• Your task: Print every line of the listing exactly, please.

*** Data for processing ***

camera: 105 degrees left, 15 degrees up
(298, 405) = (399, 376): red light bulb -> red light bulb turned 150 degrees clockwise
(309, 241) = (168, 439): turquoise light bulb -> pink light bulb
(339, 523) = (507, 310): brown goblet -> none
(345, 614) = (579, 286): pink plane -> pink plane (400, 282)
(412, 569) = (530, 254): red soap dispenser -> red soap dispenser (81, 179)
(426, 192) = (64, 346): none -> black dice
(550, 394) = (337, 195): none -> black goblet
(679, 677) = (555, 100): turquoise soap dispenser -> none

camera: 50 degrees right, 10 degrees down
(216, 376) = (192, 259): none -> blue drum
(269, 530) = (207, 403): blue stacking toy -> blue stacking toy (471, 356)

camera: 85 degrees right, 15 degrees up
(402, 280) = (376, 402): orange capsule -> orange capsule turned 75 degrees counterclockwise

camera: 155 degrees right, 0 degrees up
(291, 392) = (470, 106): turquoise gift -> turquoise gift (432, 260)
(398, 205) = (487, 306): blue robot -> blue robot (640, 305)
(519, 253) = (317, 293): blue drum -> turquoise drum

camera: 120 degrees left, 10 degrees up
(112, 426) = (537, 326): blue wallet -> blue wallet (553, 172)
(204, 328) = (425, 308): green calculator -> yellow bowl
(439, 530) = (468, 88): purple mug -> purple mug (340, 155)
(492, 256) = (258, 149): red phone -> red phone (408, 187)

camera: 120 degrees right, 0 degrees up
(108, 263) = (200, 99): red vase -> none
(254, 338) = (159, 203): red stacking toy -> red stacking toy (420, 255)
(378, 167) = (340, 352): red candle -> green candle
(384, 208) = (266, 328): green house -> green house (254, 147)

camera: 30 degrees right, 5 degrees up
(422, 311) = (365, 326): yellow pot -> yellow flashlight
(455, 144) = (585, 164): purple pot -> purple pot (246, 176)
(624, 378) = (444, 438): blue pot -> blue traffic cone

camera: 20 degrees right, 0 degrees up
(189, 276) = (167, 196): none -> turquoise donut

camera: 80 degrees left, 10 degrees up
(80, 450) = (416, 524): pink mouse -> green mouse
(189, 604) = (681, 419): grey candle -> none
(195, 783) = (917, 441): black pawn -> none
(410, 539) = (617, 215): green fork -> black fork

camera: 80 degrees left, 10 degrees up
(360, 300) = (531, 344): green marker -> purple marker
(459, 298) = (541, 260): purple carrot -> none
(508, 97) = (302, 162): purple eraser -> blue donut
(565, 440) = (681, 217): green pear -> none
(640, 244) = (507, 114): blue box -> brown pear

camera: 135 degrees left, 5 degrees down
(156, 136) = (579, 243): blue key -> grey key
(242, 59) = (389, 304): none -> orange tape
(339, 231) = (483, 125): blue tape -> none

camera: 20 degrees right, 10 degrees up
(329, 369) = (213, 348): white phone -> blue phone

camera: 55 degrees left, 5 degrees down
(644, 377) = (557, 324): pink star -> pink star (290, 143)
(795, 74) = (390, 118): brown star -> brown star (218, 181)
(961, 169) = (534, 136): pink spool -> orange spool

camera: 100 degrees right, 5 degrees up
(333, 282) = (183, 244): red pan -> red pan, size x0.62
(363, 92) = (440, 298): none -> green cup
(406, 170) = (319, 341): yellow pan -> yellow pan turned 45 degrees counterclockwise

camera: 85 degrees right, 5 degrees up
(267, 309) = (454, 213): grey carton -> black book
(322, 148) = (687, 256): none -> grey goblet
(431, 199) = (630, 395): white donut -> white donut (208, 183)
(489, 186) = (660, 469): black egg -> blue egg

*** End of Data for processing ***

• Output:
camera: 105 degrees left, 15 degrees up
(298, 405) = (399, 376): red light bulb -> red light bulb turned 150 degrees clockwise
(309, 241) = (168, 439): turquoise light bulb -> pink light bulb
(339, 523) = (507, 310): brown goblet -> none
(345, 614) = (579, 286): pink plane -> pink plane (400, 282)
(412, 569) = (530, 254): red soap dispenser -> red soap dispenser (81, 179)
(426, 192) = (64, 346): none -> black dice
(550, 394) = (337, 195): none -> black goblet
(679, 677) = (555, 100): turquoise soap dispenser -> none

camera: 50 degrees right, 10 degrees down
(216, 376) = (192, 259): none -> blue drum
(269, 530) = (207, 403): blue stacking toy -> blue stacking toy (471, 356)

camera: 85 degrees right, 15 degrees up
(402, 280) = (376, 402): orange capsule -> orange capsule turned 75 degrees counterclockwise

camera: 155 degrees right, 0 degrees up
(291, 392) = (470, 106): turquoise gift -> turquoise gift (432, 260)
(398, 205) = (487, 306): blue robot -> blue robot (640, 305)
(519, 253) = (317, 293): blue drum -> turquoise drum

camera: 120 degrees left, 10 degrees up
(112, 426) = (537, 326): blue wallet -> blue wallet (553, 172)
(204, 328) = (425, 308): green calculator -> yellow bowl
(439, 530) = (468, 88): purple mug -> purple mug (340, 155)
(492, 256) = (258, 149): red phone -> red phone (408, 187)

camera: 120 degrees right, 0 degrees up
(108, 263) = (200, 99): red vase -> none
(254, 338) = (159, 203): red stacking toy -> red stacking toy (420, 255)
(378, 167) = (340, 352): red candle -> green candle
(384, 208) = (266, 328): green house -> green house (254, 147)

camera: 30 degrees right, 5 degrees up
(422, 311) = (365, 326): yellow pot -> yellow flashlight
(455, 144) = (585, 164): purple pot -> purple pot (246, 176)
(624, 378) = (444, 438): blue pot -> blue traffic cone

camera: 20 degrees right, 0 degrees up
(189, 276) = (167, 196): none -> turquoise donut

camera: 80 degrees left, 10 degrees up
(80, 450) = (416, 524): pink mouse -> green mouse
(189, 604) = (681, 419): grey candle -> none
(195, 783) = (917, 441): black pawn -> none
(410, 539) = (617, 215): green fork -> black fork

camera: 80 degrees left, 10 degrees up
(360, 300) = (531, 344): green marker -> purple marker
(459, 298) = (541, 260): purple carrot -> none
(508, 97) = (302, 162): purple eraser -> blue donut
(565, 440) = (681, 217): green pear -> none
(640, 244) = (507, 114): blue box -> brown pear

camera: 135 degrees left, 5 degrees down
(156, 136) = (579, 243): blue key -> grey key
(242, 59) = (389, 304): none -> orange tape
(339, 231) = (483, 125): blue tape -> none

camera: 20 degrees right, 10 degrees up
(329, 369) = (213, 348): white phone -> blue phone

camera: 55 degrees left, 5 degrees down
(644, 377) = (557, 324): pink star -> pink star (290, 143)
(795, 74) = (390, 118): brown star -> brown star (218, 181)
(961, 169) = (534, 136): pink spool -> orange spool

camera: 100 degrees right, 5 degrees up
(333, 282) = (183, 244): red pan -> red pan, size x0.62
(363, 92) = (440, 298): none -> green cup
(406, 170) = (319, 341): yellow pan -> yellow pan turned 45 degrees counterclockwise

camera: 85 degrees right, 5 degrees up
(267, 309) = (454, 213): grey carton -> black book
(322, 148) = (687, 256): none -> grey goblet
(431, 199) = (630, 395): white donut -> white donut (208, 183)
(489, 186) = (660, 469): black egg -> blue egg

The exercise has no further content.